Your task: Reproduce the entries exactly, beginning with the line containing "(152, 178) = (350, 290): none -> yellow pot" and ending with their last line, both included.

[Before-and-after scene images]
^^^^^^^^^^^^^^^^

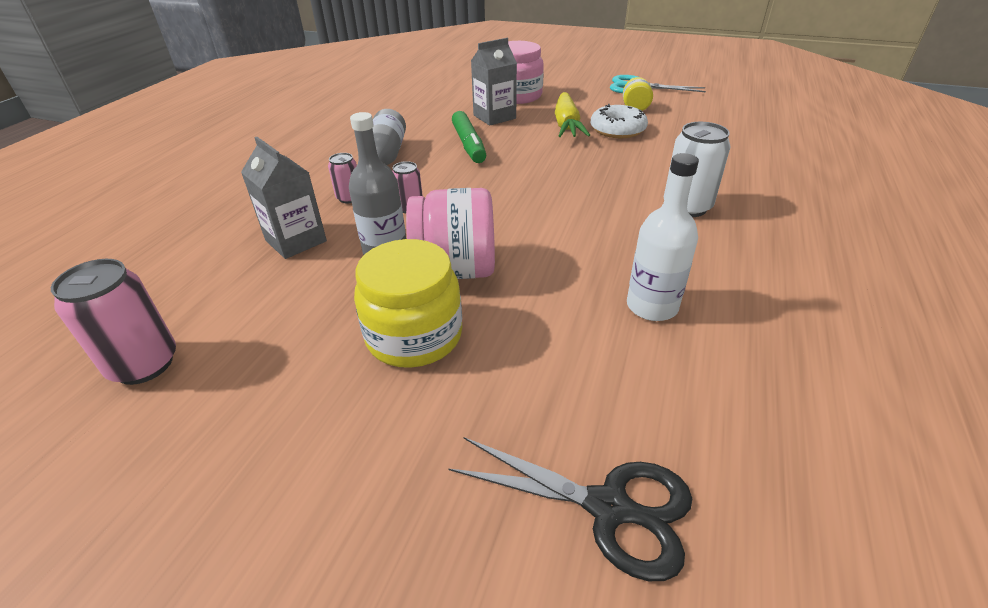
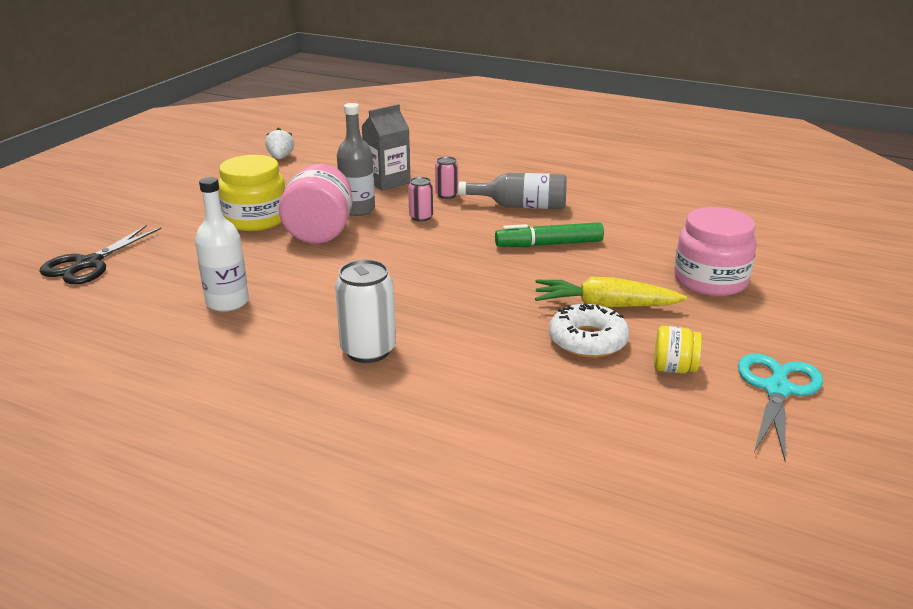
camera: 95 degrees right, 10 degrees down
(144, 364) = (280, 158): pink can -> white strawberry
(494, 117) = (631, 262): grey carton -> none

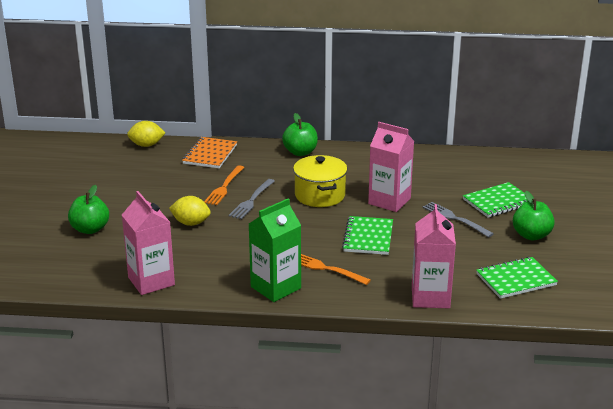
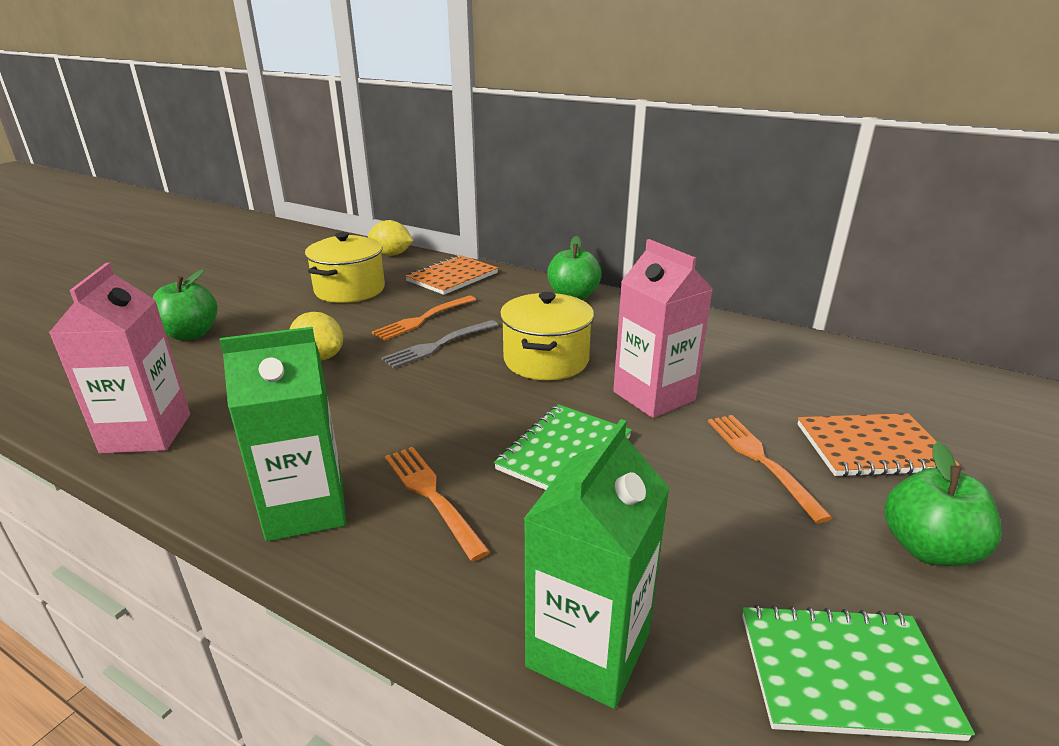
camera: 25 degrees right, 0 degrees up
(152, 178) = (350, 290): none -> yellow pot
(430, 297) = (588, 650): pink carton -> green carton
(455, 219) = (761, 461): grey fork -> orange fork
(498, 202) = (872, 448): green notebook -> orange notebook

^^^^^^^^^^^^^^^^

Expected answer:
(152, 178) = (350, 290): none -> yellow pot
(430, 297) = (588, 650): pink carton -> green carton
(455, 219) = (761, 461): grey fork -> orange fork
(498, 202) = (872, 448): green notebook -> orange notebook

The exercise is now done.